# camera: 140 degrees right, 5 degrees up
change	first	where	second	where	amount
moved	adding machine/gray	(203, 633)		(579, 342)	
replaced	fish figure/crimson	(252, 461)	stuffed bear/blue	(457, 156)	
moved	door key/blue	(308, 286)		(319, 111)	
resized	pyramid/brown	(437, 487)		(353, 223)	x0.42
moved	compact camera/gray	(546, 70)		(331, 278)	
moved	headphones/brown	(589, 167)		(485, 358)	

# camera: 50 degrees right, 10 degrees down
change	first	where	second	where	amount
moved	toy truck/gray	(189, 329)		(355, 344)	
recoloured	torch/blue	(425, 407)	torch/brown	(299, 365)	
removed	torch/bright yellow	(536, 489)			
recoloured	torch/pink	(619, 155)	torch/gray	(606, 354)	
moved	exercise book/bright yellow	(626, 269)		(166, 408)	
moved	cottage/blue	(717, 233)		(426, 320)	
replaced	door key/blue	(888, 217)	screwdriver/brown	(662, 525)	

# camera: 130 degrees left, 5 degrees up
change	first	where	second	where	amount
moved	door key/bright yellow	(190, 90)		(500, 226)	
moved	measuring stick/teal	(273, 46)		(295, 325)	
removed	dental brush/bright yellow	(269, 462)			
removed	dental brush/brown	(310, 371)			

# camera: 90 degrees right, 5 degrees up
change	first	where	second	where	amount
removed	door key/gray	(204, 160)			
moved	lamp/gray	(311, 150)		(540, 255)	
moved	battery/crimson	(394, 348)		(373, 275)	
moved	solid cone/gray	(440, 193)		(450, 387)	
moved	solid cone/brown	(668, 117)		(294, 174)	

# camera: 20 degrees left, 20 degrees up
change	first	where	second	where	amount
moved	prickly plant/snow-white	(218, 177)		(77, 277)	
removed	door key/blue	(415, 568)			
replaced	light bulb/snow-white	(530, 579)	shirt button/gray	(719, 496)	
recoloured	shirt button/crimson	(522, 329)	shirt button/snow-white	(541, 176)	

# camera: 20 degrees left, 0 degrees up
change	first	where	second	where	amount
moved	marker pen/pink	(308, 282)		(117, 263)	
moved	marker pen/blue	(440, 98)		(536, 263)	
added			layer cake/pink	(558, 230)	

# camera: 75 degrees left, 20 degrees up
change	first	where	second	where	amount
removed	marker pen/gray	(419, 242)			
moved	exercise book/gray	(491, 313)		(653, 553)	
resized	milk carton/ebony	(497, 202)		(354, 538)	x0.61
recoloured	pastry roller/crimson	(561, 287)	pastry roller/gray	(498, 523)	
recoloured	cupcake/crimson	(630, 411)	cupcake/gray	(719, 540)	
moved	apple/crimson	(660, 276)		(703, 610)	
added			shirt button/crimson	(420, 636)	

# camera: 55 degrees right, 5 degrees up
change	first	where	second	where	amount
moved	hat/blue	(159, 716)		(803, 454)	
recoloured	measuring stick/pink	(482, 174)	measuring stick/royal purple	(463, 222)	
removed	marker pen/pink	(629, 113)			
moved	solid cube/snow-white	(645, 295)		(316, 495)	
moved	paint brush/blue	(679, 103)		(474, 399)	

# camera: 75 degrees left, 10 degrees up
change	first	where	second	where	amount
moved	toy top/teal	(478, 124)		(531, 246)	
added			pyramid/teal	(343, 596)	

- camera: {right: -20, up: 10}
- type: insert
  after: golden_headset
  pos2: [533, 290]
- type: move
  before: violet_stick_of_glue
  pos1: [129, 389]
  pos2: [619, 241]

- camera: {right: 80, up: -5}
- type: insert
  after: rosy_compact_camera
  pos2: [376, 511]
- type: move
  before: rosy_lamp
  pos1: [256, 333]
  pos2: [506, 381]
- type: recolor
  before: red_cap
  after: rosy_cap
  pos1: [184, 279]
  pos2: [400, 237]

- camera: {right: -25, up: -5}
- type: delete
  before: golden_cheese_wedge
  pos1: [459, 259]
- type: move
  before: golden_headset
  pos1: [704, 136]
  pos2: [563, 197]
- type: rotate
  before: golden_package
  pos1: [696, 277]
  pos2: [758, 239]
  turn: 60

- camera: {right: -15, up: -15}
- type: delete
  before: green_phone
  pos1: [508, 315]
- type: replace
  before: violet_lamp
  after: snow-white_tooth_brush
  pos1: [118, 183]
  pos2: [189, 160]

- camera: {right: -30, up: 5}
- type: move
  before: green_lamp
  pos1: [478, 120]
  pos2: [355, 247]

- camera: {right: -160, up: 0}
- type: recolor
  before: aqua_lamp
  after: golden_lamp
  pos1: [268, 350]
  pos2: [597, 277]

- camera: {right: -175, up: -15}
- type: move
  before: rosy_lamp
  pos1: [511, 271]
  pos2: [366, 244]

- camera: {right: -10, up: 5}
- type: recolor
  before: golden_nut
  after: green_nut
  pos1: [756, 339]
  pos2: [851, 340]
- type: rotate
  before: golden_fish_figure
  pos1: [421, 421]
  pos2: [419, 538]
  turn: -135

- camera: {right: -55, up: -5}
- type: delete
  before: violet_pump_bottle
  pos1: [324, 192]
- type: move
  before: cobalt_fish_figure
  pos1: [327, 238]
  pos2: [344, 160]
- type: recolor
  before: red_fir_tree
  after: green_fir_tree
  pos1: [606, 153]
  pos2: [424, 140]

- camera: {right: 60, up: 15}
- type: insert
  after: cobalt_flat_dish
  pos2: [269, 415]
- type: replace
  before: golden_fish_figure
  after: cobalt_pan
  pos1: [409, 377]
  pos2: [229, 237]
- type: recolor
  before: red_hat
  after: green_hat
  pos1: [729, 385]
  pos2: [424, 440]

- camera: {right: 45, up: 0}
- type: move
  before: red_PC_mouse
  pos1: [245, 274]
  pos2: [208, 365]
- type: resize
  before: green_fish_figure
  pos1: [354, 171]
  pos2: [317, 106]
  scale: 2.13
════════════════════
## Problem to work on:
Exact repetition of every record is required.

## Solution for this exercise:
# camera: 140 degrees right, 5 degrees up
change	first	where	second	where	amount
moved	adding machine/gray	(203, 633)		(579, 342)	
replaced	fish figure/crimson	(252, 461)	stuffed bear/blue	(457, 156)	
moved	door key/blue	(308, 286)		(319, 111)	
resized	pyramid/brown	(437, 487)		(353, 223)	x0.42
moved	compact camera/gray	(546, 70)		(331, 278)	
moved	headphones/brown	(589, 167)		(485, 358)	

# camera: 50 degrees right, 10 degrees down
change	first	where	second	where	amount
moved	toy truck/gray	(189, 329)		(355, 344)	
recoloured	torch/blue	(425, 407)	torch/brown	(299, 365)	
removed	torch/bright yellow	(536, 489)			
recoloured	torch/pink	(619, 155)	torch/gray	(606, 354)	
moved	exercise book/bright yellow	(626, 269)		(166, 408)	
moved	cottage/blue	(717, 233)		(426, 320)	
replaced	door key/blue	(888, 217)	screwdriver/brown	(662, 525)	

# camera: 130 degrees left, 5 degrees up
change	first	where	second	where	amount
moved	door key/bright yellow	(190, 90)		(500, 226)	
moved	measuring stick/teal	(273, 46)		(295, 325)	
removed	dental brush/bright yellow	(269, 462)			
removed	dental brush/brown	(310, 371)			

# camera: 90 degrees right, 5 degrees up
change	first	where	second	where	amount
removed	door key/gray	(204, 160)			
moved	lamp/gray	(311, 150)		(540, 255)	
moved	battery/crimson	(394, 348)		(373, 275)	
moved	solid cone/gray	(440, 193)		(450, 387)	
moved	solid cone/brown	(668, 117)		(294, 174)	

# camera: 20 degrees left, 20 degrees up
change	first	where	second	where	amount
moved	prickly plant/snow-white	(218, 177)		(77, 277)	
removed	door key/blue	(415, 568)			
replaced	light bulb/snow-white	(530, 579)	shirt button/gray	(719, 496)	
recoloured	shirt button/crimson	(522, 329)	shirt button/snow-white	(541, 176)	

# camera: 20 degrees left, 0 degrees up
change	first	where	second	where	amount
moved	marker pen/pink	(308, 282)		(117, 263)	
moved	marker pen/blue	(440, 98)		(536, 263)	
added			layer cake/pink	(558, 230)	

# camera: 75 degrees left, 20 degrees up
change	first	where	second	where	amount
removed	marker pen/gray	(419, 242)			
moved	exercise book/gray	(491, 313)		(653, 553)	
resized	milk carton/ebony	(497, 202)		(354, 538)	x0.61
recoloured	pastry roller/crimson	(561, 287)	pastry roller/gray	(498, 523)	
recoloured	cupcake/crimson	(630, 411)	cupcake/gray	(719, 540)	
moved	apple/crimson	(660, 276)		(703, 610)	
added			shirt button/crimson	(420, 636)	

# camera: 55 degrees right, 5 degrees up
change	first	where	second	where	amount
moved	hat/blue	(159, 716)		(803, 454)	
recoloured	measuring stick/pink	(482, 174)	measuring stick/royal purple	(463, 222)	
removed	marker pen/pink	(629, 113)			
moved	solid cube/snow-white	(645, 295)		(316, 495)	
moved	paint brush/blue	(679, 103)		(474, 399)	

# camera: 75 degrees left, 10 degrees up
change	first	where	second	where	amount
moved	toy top/teal	(478, 124)		(531, 246)	
added			pyramid/teal	(343, 596)	

- camera: {right: -20, up: 10}
- type: insert
  after: golden_headset
  pos2: [533, 290]
- type: move
  before: violet_stick_of_glue
  pos1: [129, 389]
  pos2: [619, 241]

- camera: {right: 80, up: -5}
- type: insert
  after: rosy_compact_camera
  pos2: [376, 511]
- type: move
  before: rosy_lamp
  pos1: [256, 333]
  pos2: [506, 381]
- type: recolor
  before: red_cap
  after: rosy_cap
  pos1: [184, 279]
  pos2: [400, 237]

- camera: {right: -25, up: -5}
- type: delete
  before: golden_cheese_wedge
  pos1: [459, 259]
- type: move
  before: golden_headset
  pos1: [704, 136]
  pos2: [563, 197]
- type: rotate
  before: golden_package
  pos1: [696, 277]
  pos2: [758, 239]
  turn: 60

- camera: {right: -15, up: -15}
- type: delete
  before: green_phone
  pos1: [508, 315]
- type: replace
  before: violet_lamp
  after: snow-white_tooth_brush
  pos1: [118, 183]
  pos2: [189, 160]

- camera: {right: -30, up: 5}
- type: move
  before: green_lamp
  pos1: [478, 120]
  pos2: [355, 247]

- camera: {right: -160, up: 0}
- type: recolor
  before: aqua_lamp
  after: golden_lamp
  pos1: [268, 350]
  pos2: [597, 277]

- camera: {right: -175, up: -15}
- type: move
  before: rosy_lamp
  pos1: [511, 271]
  pos2: [366, 244]

- camera: {right: -10, up: 5}
- type: recolor
  before: golden_nut
  after: green_nut
  pos1: [756, 339]
  pos2: [851, 340]
- type: rotate
  before: golden_fish_figure
  pos1: [421, 421]
  pos2: [419, 538]
  turn: -135

- camera: {right: -55, up: -5}
- type: delete
  before: violet_pump_bottle
  pos1: [324, 192]
- type: move
  before: cobalt_fish_figure
  pos1: [327, 238]
  pos2: [344, 160]
- type: recolor
  before: red_fir_tree
  after: green_fir_tree
  pos1: [606, 153]
  pos2: [424, 140]

- camera: {right: 60, up: 15}
- type: insert
  after: cobalt_flat_dish
  pos2: [269, 415]
- type: replace
  before: golden_fish_figure
  after: cobalt_pan
  pos1: [409, 377]
  pos2: [229, 237]
- type: recolor
  before: red_hat
  after: green_hat
  pos1: [729, 385]
  pos2: [424, 440]

- camera: {right: 45, up: 0}
- type: move
  before: red_PC_mouse
  pos1: [245, 274]
  pos2: [208, 365]
- type: resize
  before: green_fish_figure
  pos1: [354, 171]
  pos2: [317, 106]
  scale: 2.13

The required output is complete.